EXERCISE DETAILS =>
Exactly the lines below from the one with "(223, 199) = (221, 440): turquoise" up to and including the one with "(303, 237) = (660, 223): blue" make up the answer, with nothing else added.

*** Opening EXCERPTED DATA ***

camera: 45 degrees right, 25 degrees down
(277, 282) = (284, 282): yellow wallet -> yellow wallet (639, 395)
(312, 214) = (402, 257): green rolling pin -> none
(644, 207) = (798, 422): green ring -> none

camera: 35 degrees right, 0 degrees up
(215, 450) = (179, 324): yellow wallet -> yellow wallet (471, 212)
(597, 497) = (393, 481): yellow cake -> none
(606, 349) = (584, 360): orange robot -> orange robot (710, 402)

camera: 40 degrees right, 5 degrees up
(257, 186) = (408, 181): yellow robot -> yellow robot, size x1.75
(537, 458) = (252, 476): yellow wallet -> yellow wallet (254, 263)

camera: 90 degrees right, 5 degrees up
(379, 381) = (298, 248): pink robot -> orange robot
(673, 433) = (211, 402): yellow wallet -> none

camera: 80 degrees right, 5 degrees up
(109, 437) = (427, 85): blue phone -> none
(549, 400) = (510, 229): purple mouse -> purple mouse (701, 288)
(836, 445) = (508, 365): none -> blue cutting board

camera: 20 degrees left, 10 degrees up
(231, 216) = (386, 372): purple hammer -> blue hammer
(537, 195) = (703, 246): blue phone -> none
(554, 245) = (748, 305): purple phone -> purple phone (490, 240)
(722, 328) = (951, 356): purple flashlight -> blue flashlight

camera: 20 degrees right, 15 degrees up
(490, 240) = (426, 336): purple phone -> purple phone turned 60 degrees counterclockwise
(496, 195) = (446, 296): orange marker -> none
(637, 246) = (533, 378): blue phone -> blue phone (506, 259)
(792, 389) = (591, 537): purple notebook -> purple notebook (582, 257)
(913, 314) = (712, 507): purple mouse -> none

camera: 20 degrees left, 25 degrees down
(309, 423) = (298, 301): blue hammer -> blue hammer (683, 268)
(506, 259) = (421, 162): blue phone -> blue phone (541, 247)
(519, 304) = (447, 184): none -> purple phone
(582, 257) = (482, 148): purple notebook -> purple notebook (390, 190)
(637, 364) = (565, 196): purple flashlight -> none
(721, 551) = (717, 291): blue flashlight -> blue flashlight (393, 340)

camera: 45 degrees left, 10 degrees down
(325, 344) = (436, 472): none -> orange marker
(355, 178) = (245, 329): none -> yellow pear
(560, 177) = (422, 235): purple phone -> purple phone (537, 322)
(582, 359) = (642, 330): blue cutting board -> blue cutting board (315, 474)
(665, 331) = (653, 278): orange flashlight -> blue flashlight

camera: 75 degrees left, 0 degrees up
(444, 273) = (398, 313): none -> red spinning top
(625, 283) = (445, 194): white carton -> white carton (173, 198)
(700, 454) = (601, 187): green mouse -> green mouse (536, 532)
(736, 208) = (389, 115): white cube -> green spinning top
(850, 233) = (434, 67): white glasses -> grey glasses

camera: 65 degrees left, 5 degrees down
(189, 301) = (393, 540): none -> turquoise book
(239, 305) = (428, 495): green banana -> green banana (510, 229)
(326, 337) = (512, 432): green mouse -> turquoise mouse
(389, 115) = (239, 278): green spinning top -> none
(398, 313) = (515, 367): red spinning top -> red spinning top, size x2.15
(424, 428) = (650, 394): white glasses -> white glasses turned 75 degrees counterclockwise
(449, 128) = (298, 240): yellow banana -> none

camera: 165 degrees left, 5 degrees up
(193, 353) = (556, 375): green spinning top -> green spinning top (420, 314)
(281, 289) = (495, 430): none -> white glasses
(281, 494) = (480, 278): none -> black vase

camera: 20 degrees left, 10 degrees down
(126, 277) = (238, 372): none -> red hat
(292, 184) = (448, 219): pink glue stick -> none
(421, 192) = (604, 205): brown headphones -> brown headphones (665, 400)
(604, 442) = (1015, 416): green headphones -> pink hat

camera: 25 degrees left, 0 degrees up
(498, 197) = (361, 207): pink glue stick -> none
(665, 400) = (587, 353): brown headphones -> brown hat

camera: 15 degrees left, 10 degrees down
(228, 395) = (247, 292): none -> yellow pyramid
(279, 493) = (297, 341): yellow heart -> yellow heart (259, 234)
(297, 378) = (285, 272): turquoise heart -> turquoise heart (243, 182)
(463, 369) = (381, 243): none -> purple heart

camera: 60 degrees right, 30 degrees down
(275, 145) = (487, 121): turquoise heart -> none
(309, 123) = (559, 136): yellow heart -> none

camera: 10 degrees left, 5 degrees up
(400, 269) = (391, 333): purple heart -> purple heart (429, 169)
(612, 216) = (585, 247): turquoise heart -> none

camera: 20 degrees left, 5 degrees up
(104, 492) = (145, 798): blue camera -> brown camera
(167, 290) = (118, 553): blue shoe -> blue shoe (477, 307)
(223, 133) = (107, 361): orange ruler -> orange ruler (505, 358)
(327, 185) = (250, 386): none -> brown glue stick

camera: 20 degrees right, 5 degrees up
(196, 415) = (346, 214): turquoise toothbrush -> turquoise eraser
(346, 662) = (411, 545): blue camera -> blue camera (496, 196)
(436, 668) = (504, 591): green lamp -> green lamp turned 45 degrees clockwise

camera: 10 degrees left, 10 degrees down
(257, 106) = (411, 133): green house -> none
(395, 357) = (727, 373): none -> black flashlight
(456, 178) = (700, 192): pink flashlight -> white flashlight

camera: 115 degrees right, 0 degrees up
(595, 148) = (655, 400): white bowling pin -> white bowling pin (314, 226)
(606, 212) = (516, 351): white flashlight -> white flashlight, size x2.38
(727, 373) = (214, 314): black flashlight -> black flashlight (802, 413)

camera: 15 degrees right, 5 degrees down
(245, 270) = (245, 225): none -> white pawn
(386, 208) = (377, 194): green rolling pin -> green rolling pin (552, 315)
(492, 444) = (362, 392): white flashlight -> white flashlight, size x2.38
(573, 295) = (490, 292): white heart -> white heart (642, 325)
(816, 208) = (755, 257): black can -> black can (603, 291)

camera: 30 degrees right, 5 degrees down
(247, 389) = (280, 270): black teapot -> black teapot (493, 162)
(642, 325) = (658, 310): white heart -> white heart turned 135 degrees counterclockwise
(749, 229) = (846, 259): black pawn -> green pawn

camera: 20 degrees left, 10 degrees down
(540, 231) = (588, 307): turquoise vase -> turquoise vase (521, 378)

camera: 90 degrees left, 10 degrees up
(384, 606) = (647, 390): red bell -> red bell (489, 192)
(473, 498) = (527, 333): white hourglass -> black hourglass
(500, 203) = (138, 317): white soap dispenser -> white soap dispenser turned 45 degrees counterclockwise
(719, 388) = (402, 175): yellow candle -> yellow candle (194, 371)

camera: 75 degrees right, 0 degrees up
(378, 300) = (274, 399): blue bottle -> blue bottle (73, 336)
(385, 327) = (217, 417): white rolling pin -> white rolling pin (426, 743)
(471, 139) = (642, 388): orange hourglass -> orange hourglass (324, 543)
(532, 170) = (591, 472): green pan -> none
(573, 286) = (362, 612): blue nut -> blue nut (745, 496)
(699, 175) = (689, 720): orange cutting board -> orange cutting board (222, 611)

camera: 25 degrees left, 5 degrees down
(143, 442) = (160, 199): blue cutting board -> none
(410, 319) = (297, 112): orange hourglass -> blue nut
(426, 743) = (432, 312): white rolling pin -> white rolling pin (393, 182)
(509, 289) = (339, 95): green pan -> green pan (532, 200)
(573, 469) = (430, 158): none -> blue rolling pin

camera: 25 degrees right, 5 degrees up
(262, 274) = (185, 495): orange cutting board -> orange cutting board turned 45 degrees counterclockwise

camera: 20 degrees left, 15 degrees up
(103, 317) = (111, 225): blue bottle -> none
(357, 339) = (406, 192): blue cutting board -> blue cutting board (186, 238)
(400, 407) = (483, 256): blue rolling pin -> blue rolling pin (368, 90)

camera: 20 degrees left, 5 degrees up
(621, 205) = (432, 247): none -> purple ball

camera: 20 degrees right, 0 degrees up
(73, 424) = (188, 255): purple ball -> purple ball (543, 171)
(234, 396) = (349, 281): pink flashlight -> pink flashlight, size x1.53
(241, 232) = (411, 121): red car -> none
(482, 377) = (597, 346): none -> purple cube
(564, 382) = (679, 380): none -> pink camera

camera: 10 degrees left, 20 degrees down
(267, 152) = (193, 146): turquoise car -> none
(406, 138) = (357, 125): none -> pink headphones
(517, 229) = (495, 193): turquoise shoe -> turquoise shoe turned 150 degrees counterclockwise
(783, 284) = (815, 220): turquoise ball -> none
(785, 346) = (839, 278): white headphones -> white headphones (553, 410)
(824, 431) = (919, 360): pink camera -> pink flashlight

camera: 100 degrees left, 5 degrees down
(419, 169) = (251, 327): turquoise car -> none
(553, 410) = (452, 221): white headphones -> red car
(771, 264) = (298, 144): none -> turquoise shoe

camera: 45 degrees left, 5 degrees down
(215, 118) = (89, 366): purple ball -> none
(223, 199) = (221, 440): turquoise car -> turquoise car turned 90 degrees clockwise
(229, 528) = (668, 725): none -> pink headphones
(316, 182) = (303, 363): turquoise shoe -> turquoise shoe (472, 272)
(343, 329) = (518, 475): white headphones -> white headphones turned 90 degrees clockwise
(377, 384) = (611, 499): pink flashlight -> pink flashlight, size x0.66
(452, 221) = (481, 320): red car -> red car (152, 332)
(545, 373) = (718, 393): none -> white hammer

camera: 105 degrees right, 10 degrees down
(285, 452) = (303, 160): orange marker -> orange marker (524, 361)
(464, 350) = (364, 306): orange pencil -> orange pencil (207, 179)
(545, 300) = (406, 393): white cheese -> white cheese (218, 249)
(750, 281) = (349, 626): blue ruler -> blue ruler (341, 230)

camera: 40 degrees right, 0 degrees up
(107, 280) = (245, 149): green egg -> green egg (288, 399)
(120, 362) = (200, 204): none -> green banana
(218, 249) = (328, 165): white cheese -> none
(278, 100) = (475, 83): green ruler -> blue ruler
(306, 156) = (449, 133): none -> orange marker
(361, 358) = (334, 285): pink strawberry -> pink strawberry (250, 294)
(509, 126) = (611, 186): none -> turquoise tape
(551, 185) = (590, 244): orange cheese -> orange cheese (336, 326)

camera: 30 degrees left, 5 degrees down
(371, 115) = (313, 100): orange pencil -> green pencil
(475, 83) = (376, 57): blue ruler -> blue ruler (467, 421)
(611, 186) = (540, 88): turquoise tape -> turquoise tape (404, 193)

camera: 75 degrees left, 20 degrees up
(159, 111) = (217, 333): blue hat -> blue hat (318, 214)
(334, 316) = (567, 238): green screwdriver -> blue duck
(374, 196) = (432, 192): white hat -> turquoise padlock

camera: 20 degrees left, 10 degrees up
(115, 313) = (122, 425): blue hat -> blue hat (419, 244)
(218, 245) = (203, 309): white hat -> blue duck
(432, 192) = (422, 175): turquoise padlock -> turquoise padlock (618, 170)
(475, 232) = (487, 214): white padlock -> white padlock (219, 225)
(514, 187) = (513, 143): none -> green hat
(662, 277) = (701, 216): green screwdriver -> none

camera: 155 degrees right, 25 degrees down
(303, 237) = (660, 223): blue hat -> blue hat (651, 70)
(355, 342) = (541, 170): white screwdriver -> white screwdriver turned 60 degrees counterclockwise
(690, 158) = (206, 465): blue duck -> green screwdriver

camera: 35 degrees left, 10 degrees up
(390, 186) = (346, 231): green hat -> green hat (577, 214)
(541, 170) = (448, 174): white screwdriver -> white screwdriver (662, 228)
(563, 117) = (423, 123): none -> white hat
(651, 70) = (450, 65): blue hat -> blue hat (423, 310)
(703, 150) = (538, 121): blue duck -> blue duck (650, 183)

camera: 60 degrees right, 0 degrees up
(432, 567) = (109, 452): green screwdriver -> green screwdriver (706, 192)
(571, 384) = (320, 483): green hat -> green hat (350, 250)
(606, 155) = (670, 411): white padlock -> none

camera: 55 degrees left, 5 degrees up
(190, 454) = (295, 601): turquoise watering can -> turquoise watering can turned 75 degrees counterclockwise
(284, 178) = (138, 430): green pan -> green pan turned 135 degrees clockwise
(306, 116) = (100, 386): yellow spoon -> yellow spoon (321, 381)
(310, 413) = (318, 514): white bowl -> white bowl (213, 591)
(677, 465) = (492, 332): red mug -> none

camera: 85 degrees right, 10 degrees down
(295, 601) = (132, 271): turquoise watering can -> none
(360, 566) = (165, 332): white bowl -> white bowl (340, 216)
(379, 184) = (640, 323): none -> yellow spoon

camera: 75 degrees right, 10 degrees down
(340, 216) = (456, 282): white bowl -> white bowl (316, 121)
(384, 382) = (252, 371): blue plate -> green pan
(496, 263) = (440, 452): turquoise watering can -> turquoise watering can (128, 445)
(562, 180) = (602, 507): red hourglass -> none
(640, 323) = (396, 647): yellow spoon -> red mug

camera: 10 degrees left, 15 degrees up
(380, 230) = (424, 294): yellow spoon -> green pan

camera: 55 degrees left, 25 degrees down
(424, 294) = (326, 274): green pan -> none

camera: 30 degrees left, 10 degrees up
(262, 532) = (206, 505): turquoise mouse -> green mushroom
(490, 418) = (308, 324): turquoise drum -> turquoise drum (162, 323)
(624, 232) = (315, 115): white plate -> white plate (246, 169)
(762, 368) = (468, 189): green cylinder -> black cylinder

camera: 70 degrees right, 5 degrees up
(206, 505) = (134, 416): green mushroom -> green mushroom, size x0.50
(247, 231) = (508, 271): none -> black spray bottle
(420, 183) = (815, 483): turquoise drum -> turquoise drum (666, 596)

*** Closing EXCERPTED DATA ***

ANSWER TO THIS TASK =>
(223, 199) = (221, 440): turquoise car -> turquoise car turned 90 degrees clockwise
(229, 528) = (668, 725): none -> pink headphones
(316, 182) = (303, 363): turquoise shoe -> turquoise shoe (472, 272)
(343, 329) = (518, 475): white headphones -> white headphones turned 90 degrees clockwise
(377, 384) = (611, 499): pink flashlight -> pink flashlight, size x0.66
(452, 221) = (481, 320): red car -> red car (152, 332)
(545, 373) = (718, 393): none -> white hammer

camera: 105 degrees right, 10 degrees down
(285, 452) = (303, 160): orange marker -> orange marker (524, 361)
(464, 350) = (364, 306): orange pencil -> orange pencil (207, 179)
(545, 300) = (406, 393): white cheese -> white cheese (218, 249)
(750, 281) = (349, 626): blue ruler -> blue ruler (341, 230)

camera: 40 degrees right, 0 degrees up
(107, 280) = (245, 149): green egg -> green egg (288, 399)
(120, 362) = (200, 204): none -> green banana
(218, 249) = (328, 165): white cheese -> none
(278, 100) = (475, 83): green ruler -> blue ruler
(306, 156) = (449, 133): none -> orange marker
(361, 358) = (334, 285): pink strawberry -> pink strawberry (250, 294)
(509, 126) = (611, 186): none -> turquoise tape
(551, 185) = (590, 244): orange cheese -> orange cheese (336, 326)

camera: 30 degrees left, 5 degrees down
(371, 115) = (313, 100): orange pencil -> green pencil
(475, 83) = (376, 57): blue ruler -> blue ruler (467, 421)
(611, 186) = (540, 88): turquoise tape -> turquoise tape (404, 193)

camera: 75 degrees left, 20 degrees up
(159, 111) = (217, 333): blue hat -> blue hat (318, 214)
(334, 316) = (567, 238): green screwdriver -> blue duck
(374, 196) = (432, 192): white hat -> turquoise padlock

camera: 20 degrees left, 10 degrees up
(115, 313) = (122, 425): blue hat -> blue hat (419, 244)
(218, 245) = (203, 309): white hat -> blue duck
(432, 192) = (422, 175): turquoise padlock -> turquoise padlock (618, 170)
(475, 232) = (487, 214): white padlock -> white padlock (219, 225)
(514, 187) = (513, 143): none -> green hat
(662, 277) = (701, 216): green screwdriver -> none

camera: 155 degrees right, 25 degrees down
(303, 237) = (660, 223): blue hat -> blue hat (651, 70)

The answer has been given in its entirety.